• _EXERCISE_
Your answer should be every line of the records that contains the word "orange", copied as it stands.

RECORD EXTRACTS Start Marker

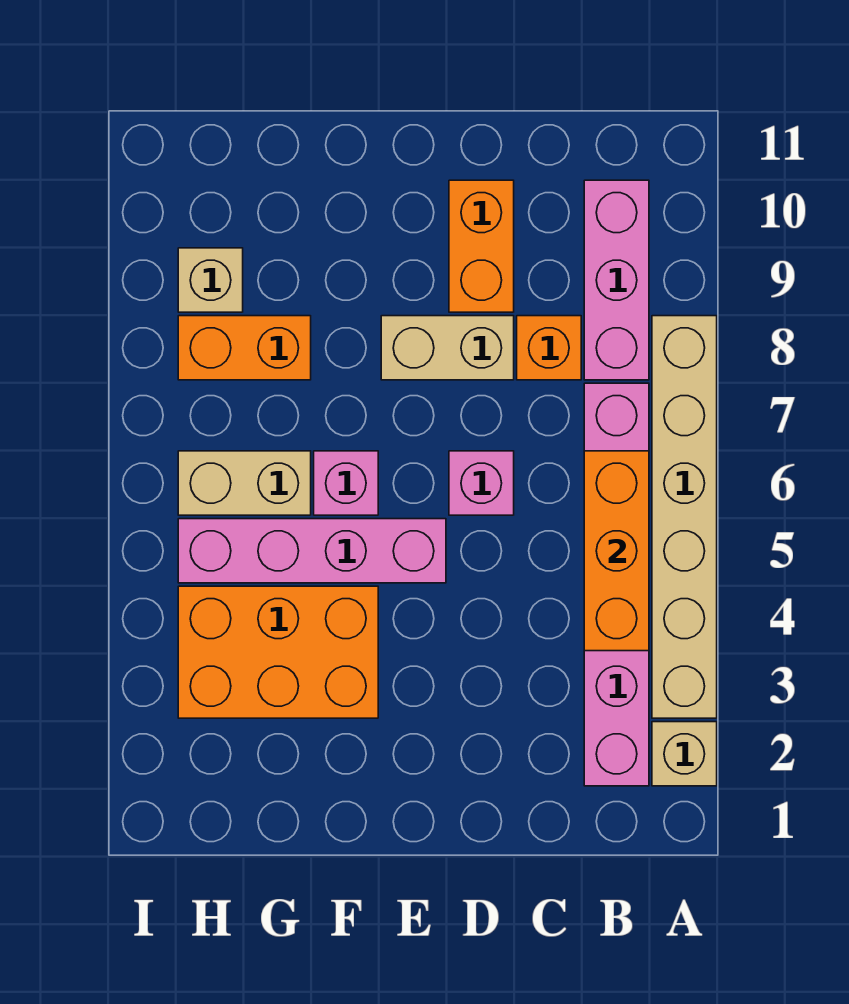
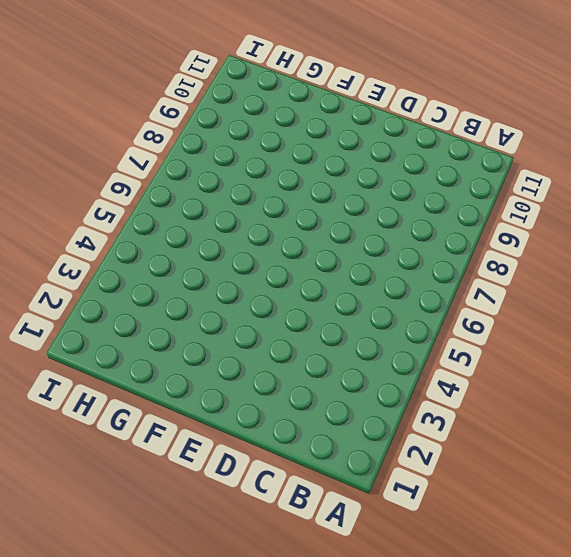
none -> tan brick A2 level 1
none -> tan brick A3:A8 level 1
none -> pink brick B2:B7 level 1

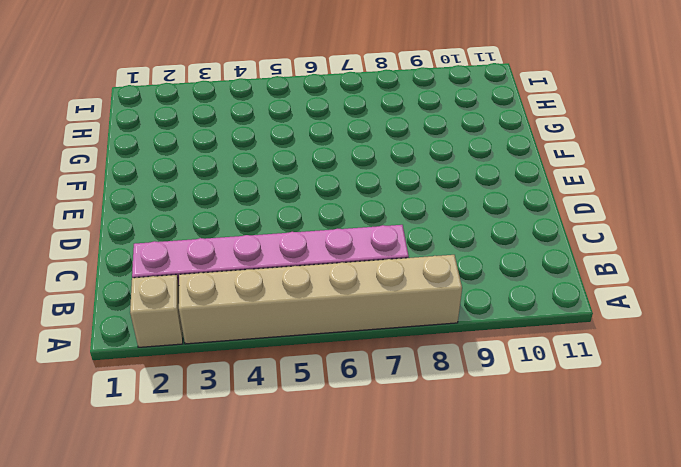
none -> pink brick B8:B10 level 1
none -> orange brick C8 level 1
none -> pink brick D6 level 1

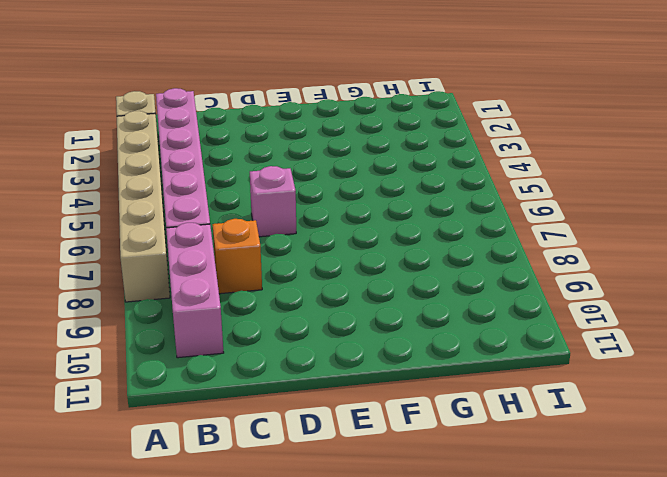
none -> tan brick D8:E8 level 1
none -> orange brick D9:D10 level 1
none -> pink brick E5:H5 level 1

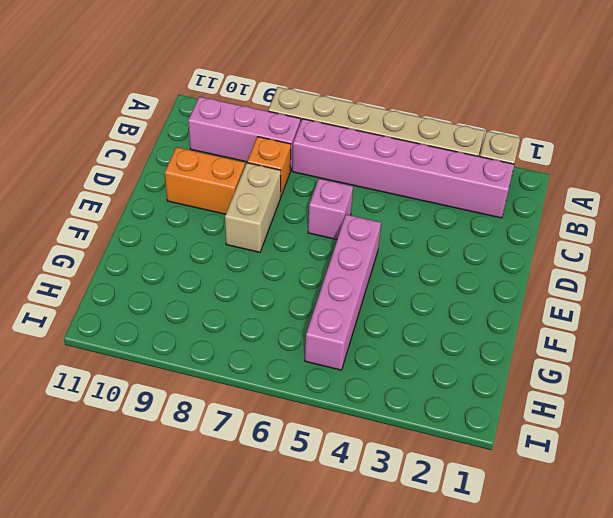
none -> orange brick F3:H4 level 1
none -> pink brick F6 level 1
none -> tan brick G6:H6 level 1

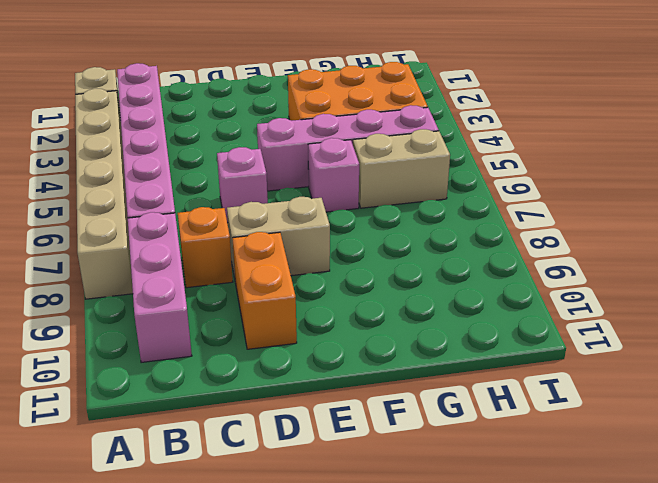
none -> orange brick G8:H8 level 1
none -> tan brick H9 level 1
none -> orange brick B4:B6 level 2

RECORD EXTRACTS End Marker

• _TASK RESULT_
none -> orange brick C8 level 1
none -> orange brick D9:D10 level 1
none -> orange brick F3:H4 level 1
none -> orange brick G8:H8 level 1
none -> orange brick B4:B6 level 2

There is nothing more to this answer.